* [AIM OF THE TASK]
Each record is to be copied exactly, with its pictures left behind.

[[ THE INPUT open ]]

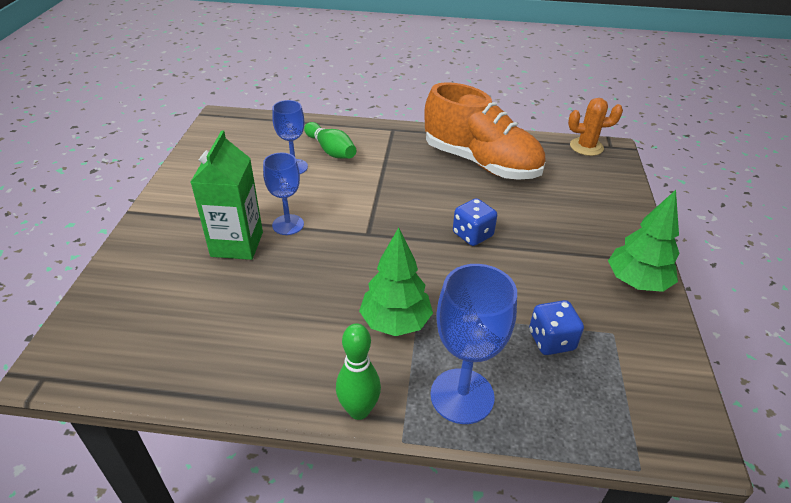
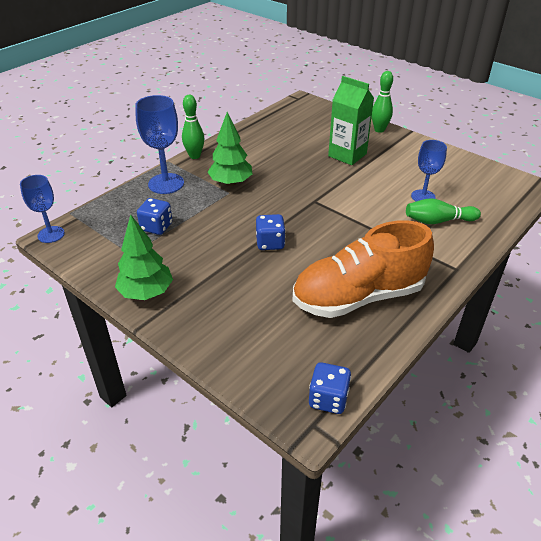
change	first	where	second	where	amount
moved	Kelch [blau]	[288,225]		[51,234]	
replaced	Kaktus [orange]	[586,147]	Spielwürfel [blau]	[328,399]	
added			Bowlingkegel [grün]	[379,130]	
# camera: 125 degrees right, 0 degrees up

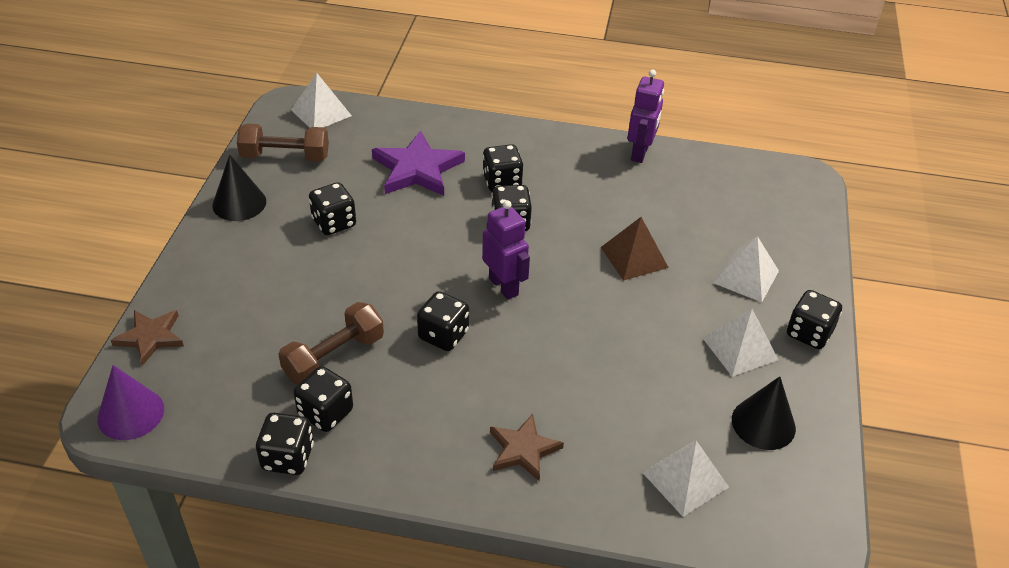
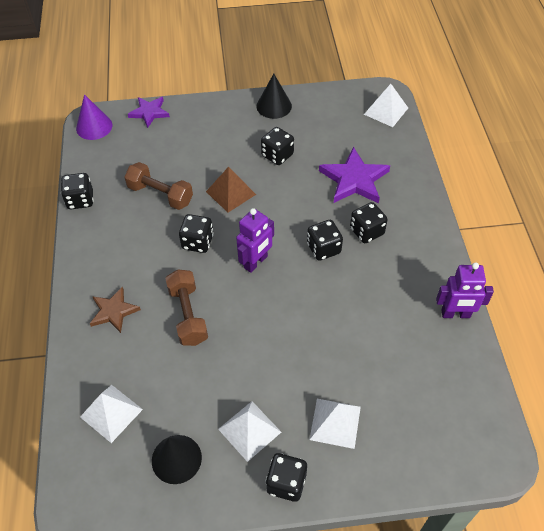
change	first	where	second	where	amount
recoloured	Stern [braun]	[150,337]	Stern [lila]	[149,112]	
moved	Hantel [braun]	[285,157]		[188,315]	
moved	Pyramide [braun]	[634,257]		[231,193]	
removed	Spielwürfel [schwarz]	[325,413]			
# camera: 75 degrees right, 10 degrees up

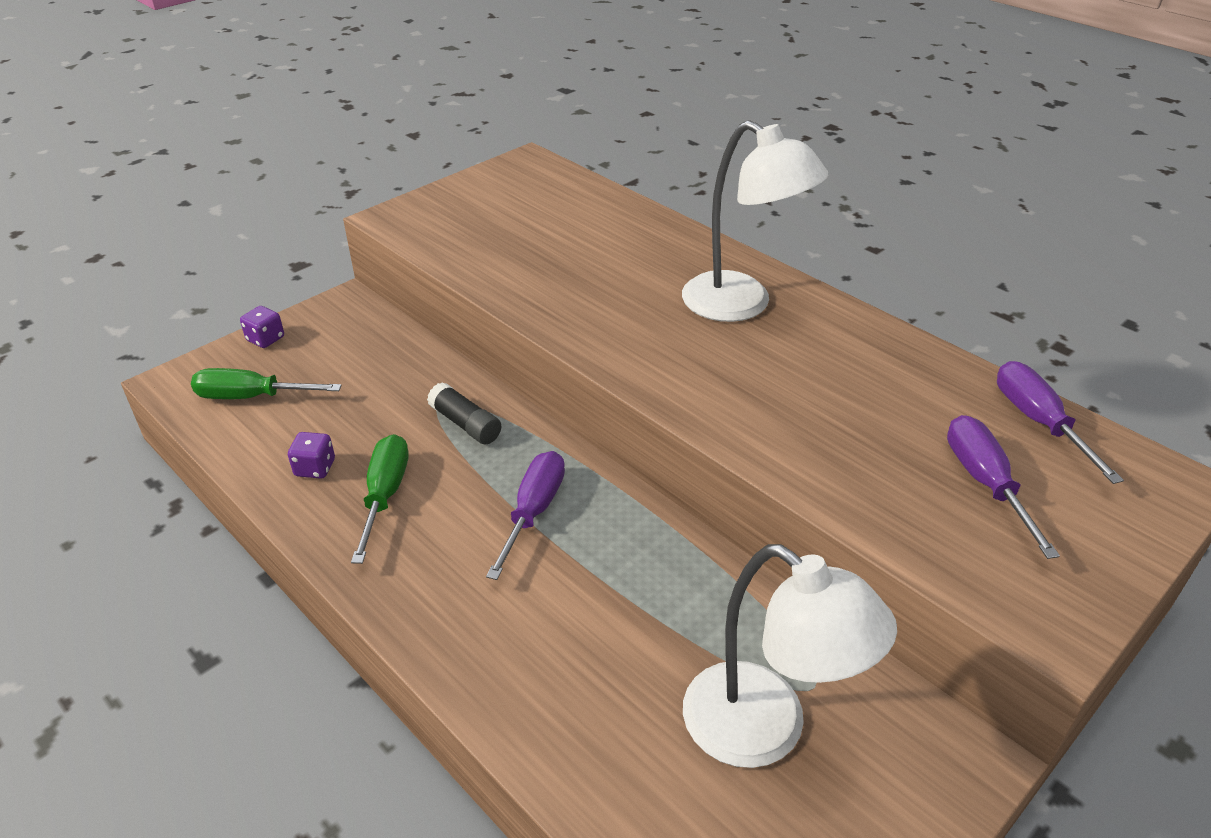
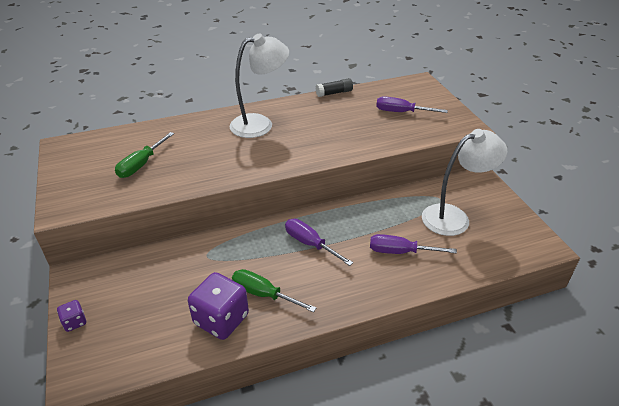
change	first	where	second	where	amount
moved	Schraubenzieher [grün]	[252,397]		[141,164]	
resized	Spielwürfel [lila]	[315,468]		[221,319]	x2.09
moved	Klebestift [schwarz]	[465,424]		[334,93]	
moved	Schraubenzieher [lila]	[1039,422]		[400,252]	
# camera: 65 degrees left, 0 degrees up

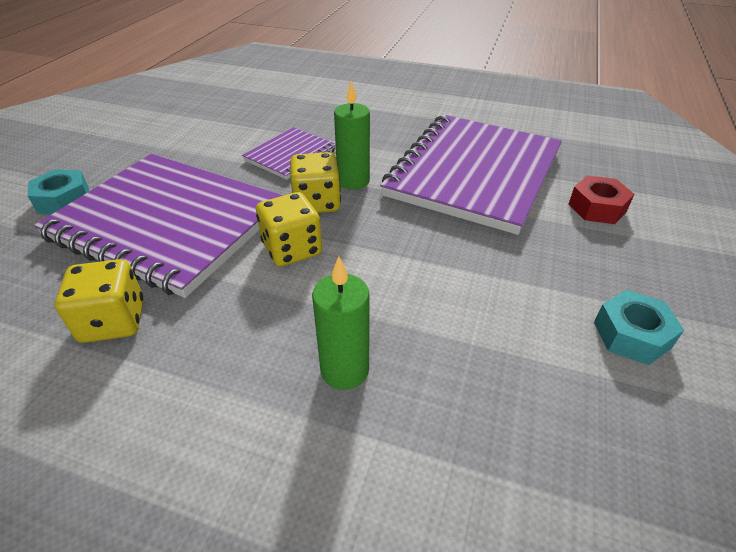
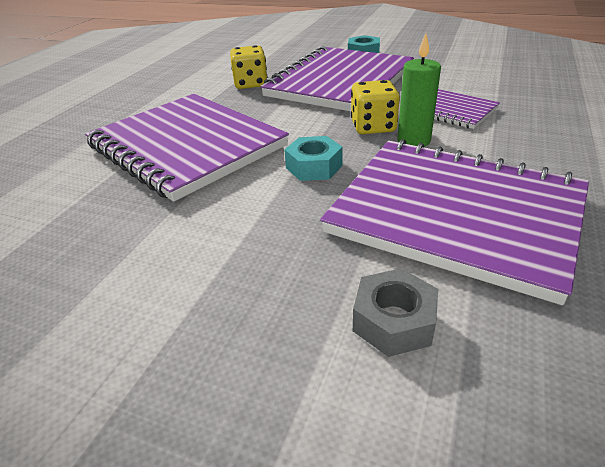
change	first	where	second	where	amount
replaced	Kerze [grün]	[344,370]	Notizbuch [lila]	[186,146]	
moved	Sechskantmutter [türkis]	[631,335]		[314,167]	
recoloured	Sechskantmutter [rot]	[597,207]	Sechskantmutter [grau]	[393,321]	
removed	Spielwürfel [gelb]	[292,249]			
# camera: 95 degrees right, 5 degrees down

[[ THE INPUT closed ]]

* [RESULT FOR THIS EXERCISE]
change	first	where	second	where	amount
moved	Kelch [blau]	[288,225]		[51,234]	
replaced	Kaktus [orange]	[586,147]	Spielwürfel [blau]	[328,399]	
added			Bowlingkegel [grün]	[379,130]	
# camera: 125 degrees right, 0 degrees up

change	first	where	second	where	amount
recoloured	Stern [braun]	[150,337]	Stern [lila]	[149,112]	
moved	Hantel [braun]	[285,157]		[188,315]	
moved	Pyramide [braun]	[634,257]		[231,193]	
removed	Spielwürfel [schwarz]	[325,413]			
# camera: 75 degrees right, 10 degrees up

change	first	where	second	where	amount
moved	Schraubenzieher [grün]	[252,397]		[141,164]	
resized	Spielwürfel [lila]	[315,468]		[221,319]	x2.09
moved	Klebestift [schwarz]	[465,424]		[334,93]	
moved	Schraubenzieher [lila]	[1039,422]		[400,252]	
# camera: 65 degrees left, 0 degrees up

change	first	where	second	where	amount
replaced	Kerze [grün]	[344,370]	Notizbuch [lila]	[186,146]	
moved	Sechskantmutter [türkis]	[631,335]		[314,167]	
recoloured	Sechskantmutter [rot]	[597,207]	Sechskantmutter [grau]	[393,321]	
removed	Spielwürfel [gelb]	[292,249]			
# camera: 95 degrees right, 5 degrees down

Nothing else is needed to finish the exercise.